→ **Stored records**
————————

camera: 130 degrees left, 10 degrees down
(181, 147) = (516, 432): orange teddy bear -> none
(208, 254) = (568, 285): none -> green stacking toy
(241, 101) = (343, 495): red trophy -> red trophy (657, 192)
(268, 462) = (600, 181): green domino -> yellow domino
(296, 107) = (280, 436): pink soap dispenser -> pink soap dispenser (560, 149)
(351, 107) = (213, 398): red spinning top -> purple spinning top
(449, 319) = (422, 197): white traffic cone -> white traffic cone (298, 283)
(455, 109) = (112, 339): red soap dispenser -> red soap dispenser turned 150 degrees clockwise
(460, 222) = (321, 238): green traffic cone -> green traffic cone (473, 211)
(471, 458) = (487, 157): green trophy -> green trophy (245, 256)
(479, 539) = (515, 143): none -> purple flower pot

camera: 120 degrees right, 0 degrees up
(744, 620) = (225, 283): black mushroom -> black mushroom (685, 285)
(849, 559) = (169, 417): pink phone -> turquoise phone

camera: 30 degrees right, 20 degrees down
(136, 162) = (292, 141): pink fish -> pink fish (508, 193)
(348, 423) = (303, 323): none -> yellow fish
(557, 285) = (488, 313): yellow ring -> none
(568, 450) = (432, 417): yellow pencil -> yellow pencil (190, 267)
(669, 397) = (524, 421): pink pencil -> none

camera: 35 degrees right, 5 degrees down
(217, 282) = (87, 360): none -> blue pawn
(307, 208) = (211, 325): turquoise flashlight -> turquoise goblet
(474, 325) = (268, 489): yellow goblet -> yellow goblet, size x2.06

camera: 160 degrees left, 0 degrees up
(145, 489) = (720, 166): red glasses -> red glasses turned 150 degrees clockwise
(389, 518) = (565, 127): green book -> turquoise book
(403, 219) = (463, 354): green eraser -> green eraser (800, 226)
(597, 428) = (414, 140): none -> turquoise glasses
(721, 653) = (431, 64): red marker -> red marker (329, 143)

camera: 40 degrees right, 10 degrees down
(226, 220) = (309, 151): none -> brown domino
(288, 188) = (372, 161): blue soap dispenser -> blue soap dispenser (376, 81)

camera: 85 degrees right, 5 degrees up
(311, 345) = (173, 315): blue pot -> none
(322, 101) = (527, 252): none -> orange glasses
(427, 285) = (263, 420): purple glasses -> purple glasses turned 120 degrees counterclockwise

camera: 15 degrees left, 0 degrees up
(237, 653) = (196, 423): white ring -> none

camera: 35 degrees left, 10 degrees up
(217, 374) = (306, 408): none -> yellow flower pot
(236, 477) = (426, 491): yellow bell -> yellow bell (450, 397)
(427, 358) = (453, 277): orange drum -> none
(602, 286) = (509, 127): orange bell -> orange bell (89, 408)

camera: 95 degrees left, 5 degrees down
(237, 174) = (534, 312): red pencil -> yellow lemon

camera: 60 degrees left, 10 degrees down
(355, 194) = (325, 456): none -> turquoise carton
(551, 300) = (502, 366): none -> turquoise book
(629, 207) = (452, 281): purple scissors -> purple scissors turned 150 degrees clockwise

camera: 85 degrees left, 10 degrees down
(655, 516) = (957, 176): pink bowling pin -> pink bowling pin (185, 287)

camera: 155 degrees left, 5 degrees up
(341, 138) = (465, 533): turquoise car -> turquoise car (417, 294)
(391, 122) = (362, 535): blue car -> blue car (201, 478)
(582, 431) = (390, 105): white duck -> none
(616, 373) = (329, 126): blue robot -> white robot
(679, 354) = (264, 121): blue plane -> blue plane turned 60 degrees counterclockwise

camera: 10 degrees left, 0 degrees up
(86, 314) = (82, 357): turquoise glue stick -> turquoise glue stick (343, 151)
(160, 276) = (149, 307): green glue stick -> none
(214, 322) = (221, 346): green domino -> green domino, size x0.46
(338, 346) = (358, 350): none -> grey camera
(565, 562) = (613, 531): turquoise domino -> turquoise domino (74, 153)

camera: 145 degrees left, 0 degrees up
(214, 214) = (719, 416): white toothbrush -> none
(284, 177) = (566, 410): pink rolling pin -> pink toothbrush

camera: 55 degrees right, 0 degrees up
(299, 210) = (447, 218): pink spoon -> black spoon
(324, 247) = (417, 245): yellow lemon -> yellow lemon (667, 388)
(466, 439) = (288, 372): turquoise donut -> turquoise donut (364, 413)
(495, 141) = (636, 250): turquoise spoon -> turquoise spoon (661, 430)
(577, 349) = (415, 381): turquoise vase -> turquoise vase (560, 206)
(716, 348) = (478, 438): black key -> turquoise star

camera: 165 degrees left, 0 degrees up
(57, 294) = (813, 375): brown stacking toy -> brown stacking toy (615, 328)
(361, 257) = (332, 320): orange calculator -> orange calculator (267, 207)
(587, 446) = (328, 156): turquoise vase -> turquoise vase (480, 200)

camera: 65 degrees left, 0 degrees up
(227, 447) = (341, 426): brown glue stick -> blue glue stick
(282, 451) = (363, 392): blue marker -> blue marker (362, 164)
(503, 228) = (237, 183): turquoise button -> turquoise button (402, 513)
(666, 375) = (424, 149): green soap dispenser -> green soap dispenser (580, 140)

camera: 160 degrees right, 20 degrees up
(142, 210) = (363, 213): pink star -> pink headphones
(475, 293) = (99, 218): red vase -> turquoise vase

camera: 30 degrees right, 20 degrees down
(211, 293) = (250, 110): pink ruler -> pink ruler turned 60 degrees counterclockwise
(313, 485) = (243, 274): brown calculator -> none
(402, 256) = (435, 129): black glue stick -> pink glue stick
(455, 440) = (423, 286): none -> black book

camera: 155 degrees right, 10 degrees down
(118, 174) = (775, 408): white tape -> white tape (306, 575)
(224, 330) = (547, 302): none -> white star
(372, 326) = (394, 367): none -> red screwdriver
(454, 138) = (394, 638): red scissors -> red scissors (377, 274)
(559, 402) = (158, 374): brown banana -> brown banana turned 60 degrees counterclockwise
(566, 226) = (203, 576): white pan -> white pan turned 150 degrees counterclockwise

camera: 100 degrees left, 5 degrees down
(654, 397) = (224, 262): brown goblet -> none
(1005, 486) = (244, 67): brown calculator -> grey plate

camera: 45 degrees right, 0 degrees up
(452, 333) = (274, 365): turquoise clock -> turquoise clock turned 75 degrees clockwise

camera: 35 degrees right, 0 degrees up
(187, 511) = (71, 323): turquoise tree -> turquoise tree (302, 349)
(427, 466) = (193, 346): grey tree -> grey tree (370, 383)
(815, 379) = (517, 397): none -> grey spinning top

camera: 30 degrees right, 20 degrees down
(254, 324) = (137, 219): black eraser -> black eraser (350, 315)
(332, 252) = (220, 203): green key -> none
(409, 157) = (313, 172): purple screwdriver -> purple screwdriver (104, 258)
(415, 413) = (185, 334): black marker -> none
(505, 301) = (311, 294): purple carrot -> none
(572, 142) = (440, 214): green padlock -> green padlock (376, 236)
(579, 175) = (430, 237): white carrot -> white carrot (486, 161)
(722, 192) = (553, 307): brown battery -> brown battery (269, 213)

————————

→ **REQUIRED WORK**
Please give again the lines above between the line holding "(721, 653) = (431, 64): red" and the line holding "(217, 374) = (306, 408): none", inclusive, exactly as they are and with nothing added.

→ **TASK RESPONSE**
(721, 653) = (431, 64): red marker -> red marker (329, 143)

camera: 40 degrees right, 10 degrees down
(226, 220) = (309, 151): none -> brown domino
(288, 188) = (372, 161): blue soap dispenser -> blue soap dispenser (376, 81)

camera: 85 degrees right, 5 degrees up
(311, 345) = (173, 315): blue pot -> none
(322, 101) = (527, 252): none -> orange glasses
(427, 285) = (263, 420): purple glasses -> purple glasses turned 120 degrees counterclockwise

camera: 15 degrees left, 0 degrees up
(237, 653) = (196, 423): white ring -> none

camera: 35 degrees left, 10 degrees up
(217, 374) = (306, 408): none -> yellow flower pot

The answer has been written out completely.